## WORK INSTRUCTION
Produce the records below again, word for word, but stop after the line that contains "white dumbbell [314,186,415,264]".

(Object matching data)

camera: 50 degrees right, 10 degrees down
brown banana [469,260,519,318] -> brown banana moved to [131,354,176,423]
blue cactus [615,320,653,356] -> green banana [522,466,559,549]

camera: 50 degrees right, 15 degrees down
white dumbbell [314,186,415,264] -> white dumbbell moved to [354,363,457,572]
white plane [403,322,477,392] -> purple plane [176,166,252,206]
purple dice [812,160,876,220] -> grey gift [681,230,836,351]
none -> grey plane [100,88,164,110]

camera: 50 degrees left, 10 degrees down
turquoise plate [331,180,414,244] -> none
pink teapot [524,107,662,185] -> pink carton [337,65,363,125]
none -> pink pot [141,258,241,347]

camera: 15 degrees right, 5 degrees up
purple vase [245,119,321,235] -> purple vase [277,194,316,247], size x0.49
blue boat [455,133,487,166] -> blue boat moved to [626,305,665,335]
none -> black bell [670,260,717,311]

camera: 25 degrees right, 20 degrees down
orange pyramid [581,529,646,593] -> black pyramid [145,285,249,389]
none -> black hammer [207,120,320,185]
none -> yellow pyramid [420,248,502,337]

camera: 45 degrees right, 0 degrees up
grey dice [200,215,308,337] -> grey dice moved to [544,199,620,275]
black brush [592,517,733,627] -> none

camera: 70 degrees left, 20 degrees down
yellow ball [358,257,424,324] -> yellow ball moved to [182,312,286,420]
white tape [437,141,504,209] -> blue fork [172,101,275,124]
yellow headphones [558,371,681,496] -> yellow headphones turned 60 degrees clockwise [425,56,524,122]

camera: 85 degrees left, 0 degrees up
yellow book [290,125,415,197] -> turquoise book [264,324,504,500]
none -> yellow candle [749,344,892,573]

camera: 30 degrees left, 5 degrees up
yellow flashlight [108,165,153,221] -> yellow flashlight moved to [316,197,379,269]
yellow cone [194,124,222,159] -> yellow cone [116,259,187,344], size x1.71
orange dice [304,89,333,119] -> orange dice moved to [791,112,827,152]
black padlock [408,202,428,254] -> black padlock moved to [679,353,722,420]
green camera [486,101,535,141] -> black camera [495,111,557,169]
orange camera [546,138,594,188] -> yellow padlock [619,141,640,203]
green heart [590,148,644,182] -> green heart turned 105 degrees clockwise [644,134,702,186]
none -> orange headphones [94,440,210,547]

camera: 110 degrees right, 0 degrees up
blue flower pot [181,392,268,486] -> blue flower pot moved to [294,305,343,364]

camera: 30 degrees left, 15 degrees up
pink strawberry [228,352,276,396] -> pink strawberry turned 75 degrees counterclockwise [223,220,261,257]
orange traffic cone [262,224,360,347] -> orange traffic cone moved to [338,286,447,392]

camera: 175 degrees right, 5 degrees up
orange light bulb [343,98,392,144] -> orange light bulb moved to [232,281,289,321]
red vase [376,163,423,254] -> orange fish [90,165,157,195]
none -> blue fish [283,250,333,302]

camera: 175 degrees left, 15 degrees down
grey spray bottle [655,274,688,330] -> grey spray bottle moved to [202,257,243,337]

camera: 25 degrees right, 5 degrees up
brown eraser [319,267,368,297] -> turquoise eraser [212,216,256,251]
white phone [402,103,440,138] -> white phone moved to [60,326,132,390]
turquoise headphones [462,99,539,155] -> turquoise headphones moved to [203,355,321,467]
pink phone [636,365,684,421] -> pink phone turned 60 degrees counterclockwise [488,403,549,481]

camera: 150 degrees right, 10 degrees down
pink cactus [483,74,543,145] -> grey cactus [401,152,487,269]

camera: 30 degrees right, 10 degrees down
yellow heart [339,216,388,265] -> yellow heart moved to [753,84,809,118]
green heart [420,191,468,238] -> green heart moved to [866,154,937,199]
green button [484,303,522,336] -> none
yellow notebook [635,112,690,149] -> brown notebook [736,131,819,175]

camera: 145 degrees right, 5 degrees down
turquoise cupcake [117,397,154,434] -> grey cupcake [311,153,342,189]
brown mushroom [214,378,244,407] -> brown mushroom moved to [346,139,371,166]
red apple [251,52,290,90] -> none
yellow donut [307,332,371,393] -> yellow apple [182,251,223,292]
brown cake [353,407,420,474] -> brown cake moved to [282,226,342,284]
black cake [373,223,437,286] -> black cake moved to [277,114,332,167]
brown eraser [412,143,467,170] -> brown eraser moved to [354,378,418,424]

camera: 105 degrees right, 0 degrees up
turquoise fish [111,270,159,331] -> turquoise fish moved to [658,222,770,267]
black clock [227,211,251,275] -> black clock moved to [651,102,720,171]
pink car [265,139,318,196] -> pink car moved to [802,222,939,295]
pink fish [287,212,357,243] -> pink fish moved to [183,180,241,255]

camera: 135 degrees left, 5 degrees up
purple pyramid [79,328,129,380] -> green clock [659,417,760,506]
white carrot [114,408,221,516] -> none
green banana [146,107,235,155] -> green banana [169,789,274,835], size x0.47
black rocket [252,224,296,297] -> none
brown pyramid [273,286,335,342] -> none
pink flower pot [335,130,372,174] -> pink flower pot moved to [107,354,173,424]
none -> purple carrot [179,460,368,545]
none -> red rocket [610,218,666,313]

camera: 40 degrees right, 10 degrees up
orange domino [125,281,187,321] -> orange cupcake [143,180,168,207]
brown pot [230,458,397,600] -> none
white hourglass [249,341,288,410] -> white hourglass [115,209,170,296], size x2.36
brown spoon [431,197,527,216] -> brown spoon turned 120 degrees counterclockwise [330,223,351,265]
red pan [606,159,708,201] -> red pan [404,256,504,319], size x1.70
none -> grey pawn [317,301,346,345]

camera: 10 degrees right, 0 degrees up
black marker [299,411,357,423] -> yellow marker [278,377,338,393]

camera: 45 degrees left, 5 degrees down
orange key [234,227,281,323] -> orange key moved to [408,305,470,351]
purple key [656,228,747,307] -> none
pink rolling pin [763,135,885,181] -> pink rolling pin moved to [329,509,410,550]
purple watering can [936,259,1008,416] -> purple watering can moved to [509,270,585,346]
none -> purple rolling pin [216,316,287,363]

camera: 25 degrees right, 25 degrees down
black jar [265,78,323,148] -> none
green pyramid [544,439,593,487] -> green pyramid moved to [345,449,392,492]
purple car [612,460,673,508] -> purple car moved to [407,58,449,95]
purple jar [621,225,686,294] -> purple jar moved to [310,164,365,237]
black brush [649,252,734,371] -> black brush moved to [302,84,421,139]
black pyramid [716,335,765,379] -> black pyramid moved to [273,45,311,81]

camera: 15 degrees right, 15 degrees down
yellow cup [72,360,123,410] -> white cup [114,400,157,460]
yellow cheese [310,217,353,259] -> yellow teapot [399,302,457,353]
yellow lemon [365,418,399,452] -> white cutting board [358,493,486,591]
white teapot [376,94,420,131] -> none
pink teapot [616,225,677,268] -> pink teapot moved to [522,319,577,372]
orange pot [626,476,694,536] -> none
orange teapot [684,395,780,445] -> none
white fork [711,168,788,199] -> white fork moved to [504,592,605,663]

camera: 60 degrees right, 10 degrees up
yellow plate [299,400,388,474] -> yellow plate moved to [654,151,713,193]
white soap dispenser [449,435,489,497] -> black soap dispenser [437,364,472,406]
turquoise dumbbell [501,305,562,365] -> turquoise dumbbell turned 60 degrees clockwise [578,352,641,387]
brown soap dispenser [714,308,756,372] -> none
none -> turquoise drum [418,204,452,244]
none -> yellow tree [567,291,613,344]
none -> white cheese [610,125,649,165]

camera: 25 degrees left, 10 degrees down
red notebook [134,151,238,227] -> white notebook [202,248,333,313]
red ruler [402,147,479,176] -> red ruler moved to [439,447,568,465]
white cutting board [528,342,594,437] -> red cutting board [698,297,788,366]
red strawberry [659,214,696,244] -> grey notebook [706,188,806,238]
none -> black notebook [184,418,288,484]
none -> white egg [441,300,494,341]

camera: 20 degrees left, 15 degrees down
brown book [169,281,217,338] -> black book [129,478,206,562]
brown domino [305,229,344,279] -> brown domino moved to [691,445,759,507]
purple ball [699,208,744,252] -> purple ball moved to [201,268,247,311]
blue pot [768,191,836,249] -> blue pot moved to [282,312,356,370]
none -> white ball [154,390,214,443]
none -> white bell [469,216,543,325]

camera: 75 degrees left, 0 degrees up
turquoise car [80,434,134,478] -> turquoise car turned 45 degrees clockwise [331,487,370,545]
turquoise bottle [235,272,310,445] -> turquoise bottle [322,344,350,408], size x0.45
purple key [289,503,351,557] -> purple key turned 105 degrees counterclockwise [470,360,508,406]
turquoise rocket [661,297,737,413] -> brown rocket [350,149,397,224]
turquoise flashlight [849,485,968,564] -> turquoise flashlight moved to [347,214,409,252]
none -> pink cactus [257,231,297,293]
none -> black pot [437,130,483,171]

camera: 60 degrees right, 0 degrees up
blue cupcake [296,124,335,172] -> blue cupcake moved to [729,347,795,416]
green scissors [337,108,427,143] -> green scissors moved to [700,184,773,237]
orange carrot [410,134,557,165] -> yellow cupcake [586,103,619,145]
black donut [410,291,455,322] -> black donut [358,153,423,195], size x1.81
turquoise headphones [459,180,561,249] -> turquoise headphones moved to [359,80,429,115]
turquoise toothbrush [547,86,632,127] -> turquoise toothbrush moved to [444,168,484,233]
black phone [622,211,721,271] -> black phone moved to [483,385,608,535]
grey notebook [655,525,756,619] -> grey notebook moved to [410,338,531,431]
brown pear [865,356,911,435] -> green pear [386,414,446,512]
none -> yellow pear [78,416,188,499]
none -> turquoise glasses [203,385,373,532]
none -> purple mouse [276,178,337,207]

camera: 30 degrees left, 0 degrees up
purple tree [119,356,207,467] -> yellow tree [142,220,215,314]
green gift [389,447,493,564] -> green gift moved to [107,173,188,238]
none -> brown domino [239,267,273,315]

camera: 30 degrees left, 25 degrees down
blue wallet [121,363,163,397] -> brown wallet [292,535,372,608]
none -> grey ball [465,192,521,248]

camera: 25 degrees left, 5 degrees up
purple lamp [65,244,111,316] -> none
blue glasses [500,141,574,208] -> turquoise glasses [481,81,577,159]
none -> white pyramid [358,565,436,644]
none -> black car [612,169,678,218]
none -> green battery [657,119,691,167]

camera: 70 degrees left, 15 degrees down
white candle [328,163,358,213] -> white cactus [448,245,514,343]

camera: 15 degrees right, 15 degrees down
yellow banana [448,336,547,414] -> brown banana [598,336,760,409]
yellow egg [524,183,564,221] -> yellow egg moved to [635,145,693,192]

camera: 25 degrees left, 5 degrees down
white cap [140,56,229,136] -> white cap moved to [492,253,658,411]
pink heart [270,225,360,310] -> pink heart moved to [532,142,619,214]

## RESULT
camera: 50 degrees right, 10 degrees down
brown banana [469,260,519,318] -> brown banana moved to [131,354,176,423]
blue cactus [615,320,653,356] -> green banana [522,466,559,549]

camera: 50 degrees right, 15 degrees down
white dumbbell [314,186,415,264] -> white dumbbell moved to [354,363,457,572]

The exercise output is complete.